— INPUT FOR THIS TASK —
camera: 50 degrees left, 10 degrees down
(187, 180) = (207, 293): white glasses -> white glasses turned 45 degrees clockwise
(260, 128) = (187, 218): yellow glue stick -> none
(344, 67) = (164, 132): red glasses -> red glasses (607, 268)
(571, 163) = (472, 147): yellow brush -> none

...

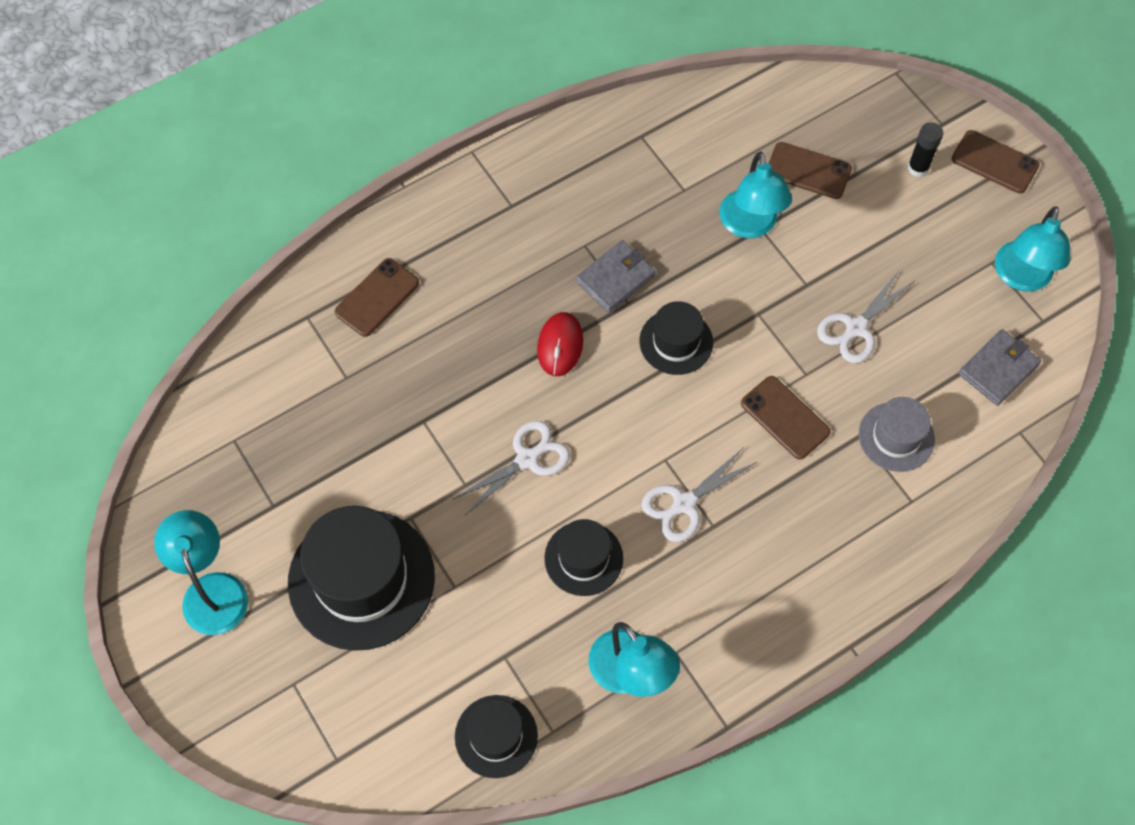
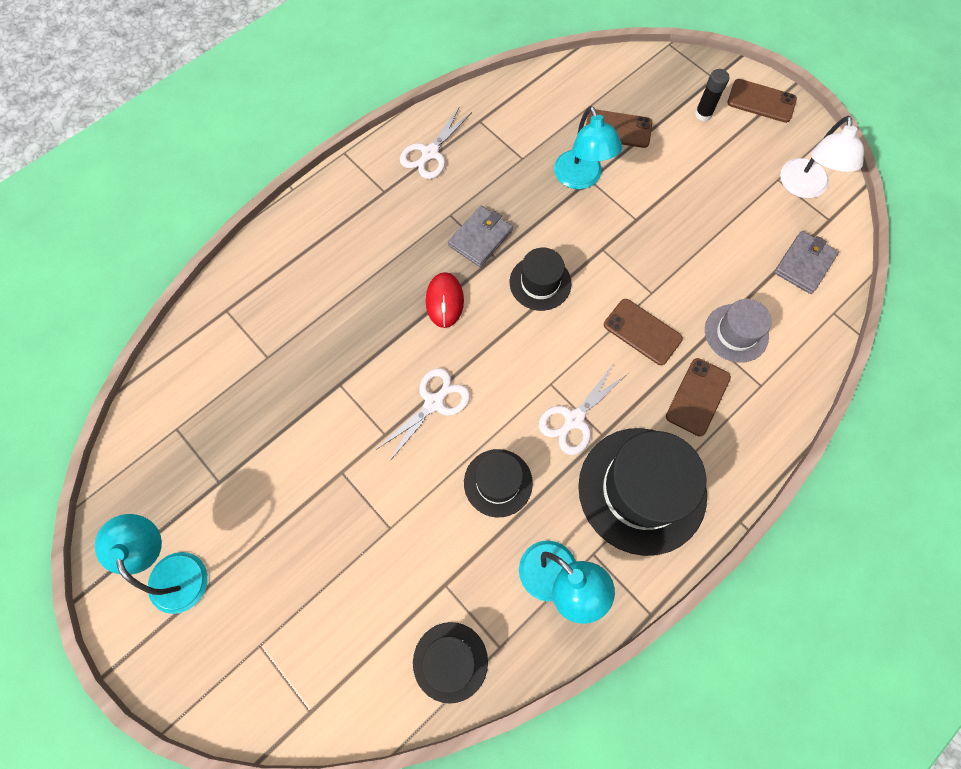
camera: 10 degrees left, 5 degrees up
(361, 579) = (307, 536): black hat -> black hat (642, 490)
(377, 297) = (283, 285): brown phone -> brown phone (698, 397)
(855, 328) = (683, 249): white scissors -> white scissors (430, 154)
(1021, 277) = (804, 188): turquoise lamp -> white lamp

...

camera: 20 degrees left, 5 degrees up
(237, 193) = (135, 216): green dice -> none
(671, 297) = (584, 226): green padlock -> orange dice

— EXERCISE DESCRIPTION —
Every line that includes "white" must be copied from the material above.

— EXERCISE OUTPUT —
(187, 180) = (207, 293): white glasses -> white glasses turned 45 degrees clockwise
(855, 328) = (683, 249): white scissors -> white scissors (430, 154)
(1021, 277) = (804, 188): turquoise lamp -> white lamp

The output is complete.